• EXERCISE DATA:
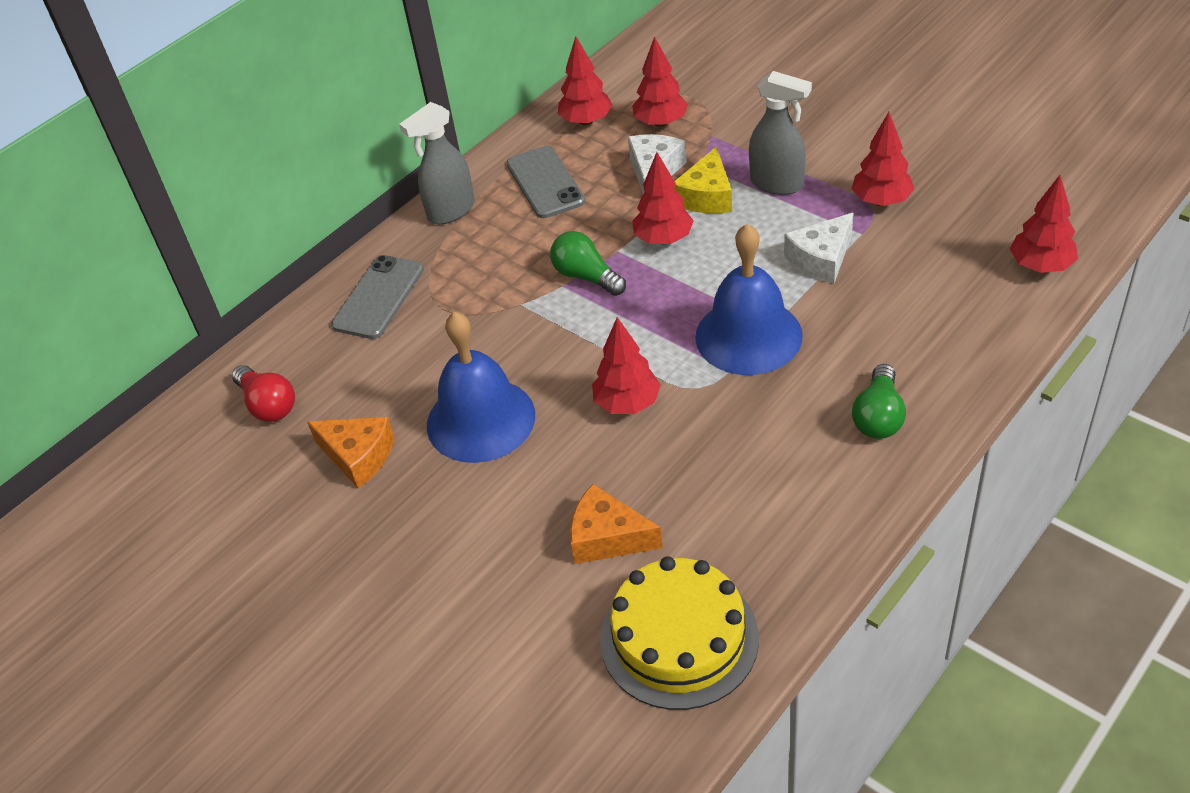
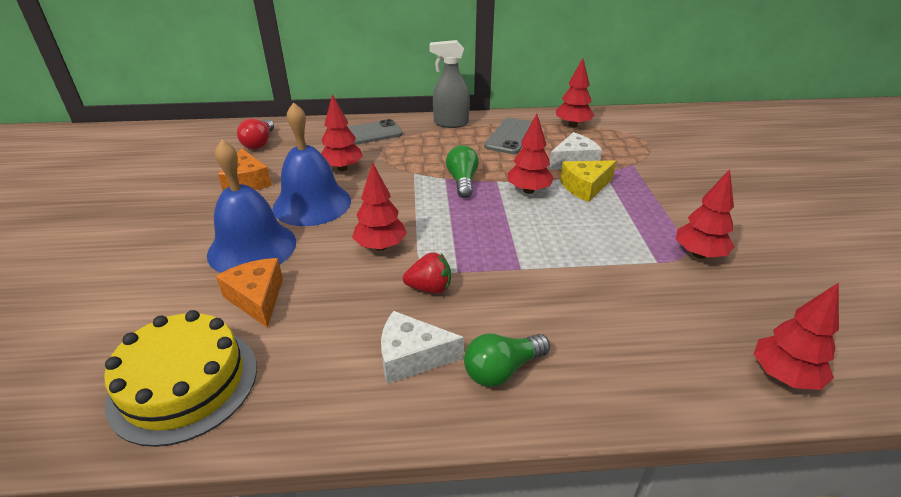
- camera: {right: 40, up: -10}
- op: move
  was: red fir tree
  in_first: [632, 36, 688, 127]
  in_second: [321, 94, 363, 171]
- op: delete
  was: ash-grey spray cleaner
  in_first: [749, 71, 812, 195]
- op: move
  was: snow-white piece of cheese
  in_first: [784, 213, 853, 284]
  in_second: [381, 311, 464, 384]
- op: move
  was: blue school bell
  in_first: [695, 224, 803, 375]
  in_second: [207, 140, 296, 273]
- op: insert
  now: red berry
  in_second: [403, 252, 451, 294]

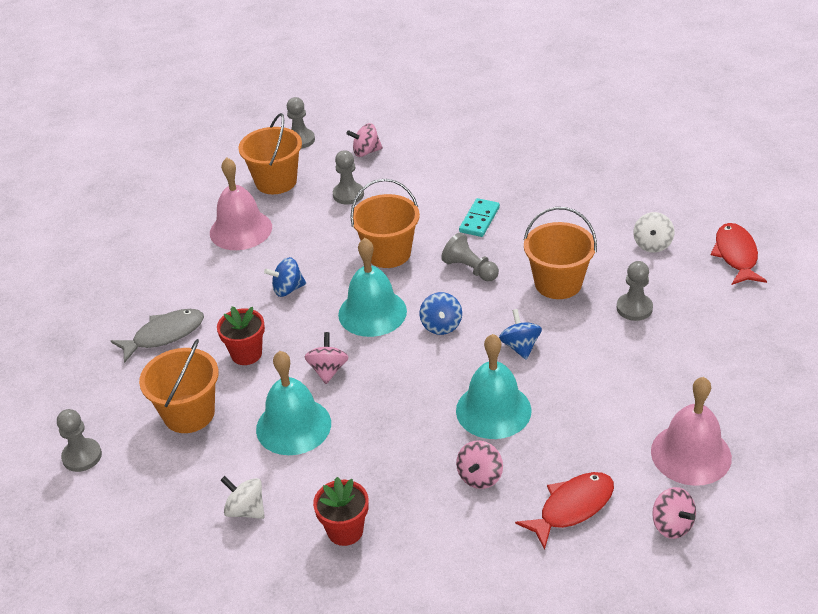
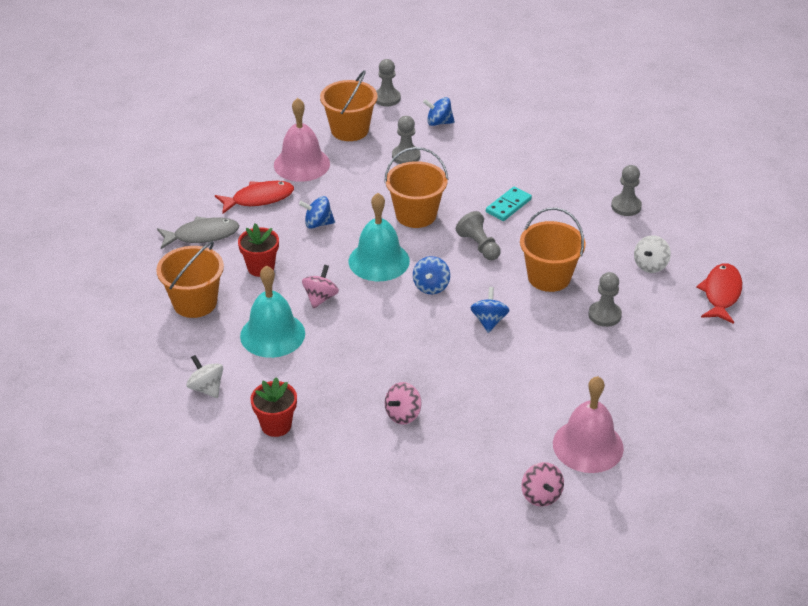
- camera: {right: 15, up: 0}
- op: recolor
  was: pink whirligig
  now: blue whirligig
  in_first: [346, 123, 383, 157]
  in_second: [423, 97, 455, 126]
- op: delete
  was: turquoise school bell
  in_first: [456, 334, 532, 439]
- op: move
  was: ash-grey game pawn
  in_first: [57, 409, 102, 472]
  in_second: [611, 165, 642, 216]
- op: move
  was: red toy fish
  in_first: [515, 472, 614, 550]
  in_second: [215, 181, 294, 214]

• PROMPT: Return the records verbatim, minus pictures.

• RESULT OF THIS EXERCISE:
- camera: {right: 40, up: -10}
- op: move
  was: red fir tree
  in_first: [632, 36, 688, 127]
  in_second: [321, 94, 363, 171]
- op: delete
  was: ash-grey spray cleaner
  in_first: [749, 71, 812, 195]
- op: move
  was: snow-white piece of cheese
  in_first: [784, 213, 853, 284]
  in_second: [381, 311, 464, 384]
- op: move
  was: blue school bell
  in_first: [695, 224, 803, 375]
  in_second: [207, 140, 296, 273]
- op: insert
  now: red berry
  in_second: [403, 252, 451, 294]

- camera: {right: 15, up: 0}
- op: recolor
  was: pink whirligig
  now: blue whirligig
  in_first: [346, 123, 383, 157]
  in_second: [423, 97, 455, 126]
- op: delete
  was: turquoise school bell
  in_first: [456, 334, 532, 439]
- op: move
  was: ash-grey game pawn
  in_first: [57, 409, 102, 472]
  in_second: [611, 165, 642, 216]
- op: move
  was: red toy fish
  in_first: [515, 472, 614, 550]
  in_second: [215, 181, 294, 214]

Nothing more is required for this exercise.